Across the listing, how many lines contain "none"? The reply is the number alone.
** Opening Dataset content block **
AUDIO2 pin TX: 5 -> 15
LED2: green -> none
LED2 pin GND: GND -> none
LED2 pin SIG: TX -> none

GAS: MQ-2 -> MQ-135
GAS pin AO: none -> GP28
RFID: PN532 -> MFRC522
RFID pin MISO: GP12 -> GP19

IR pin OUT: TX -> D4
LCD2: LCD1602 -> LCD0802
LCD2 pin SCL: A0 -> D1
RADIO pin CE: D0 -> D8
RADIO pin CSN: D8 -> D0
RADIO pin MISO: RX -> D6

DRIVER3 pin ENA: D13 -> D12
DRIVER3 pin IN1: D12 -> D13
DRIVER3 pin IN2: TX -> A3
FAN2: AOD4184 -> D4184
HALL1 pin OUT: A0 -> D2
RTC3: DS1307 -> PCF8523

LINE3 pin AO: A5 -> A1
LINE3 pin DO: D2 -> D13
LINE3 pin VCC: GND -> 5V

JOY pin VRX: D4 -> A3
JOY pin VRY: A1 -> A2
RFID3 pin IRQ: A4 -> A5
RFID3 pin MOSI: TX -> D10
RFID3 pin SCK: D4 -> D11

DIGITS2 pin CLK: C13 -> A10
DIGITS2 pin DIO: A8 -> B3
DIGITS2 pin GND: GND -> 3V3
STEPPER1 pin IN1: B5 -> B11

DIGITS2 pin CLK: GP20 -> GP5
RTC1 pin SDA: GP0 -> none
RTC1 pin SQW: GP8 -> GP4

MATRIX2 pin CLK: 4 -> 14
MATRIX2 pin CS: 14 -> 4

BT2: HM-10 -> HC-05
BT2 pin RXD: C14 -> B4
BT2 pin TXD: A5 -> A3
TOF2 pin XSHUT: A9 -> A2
** Closing Dataset content block **
(Result of this exercise) 5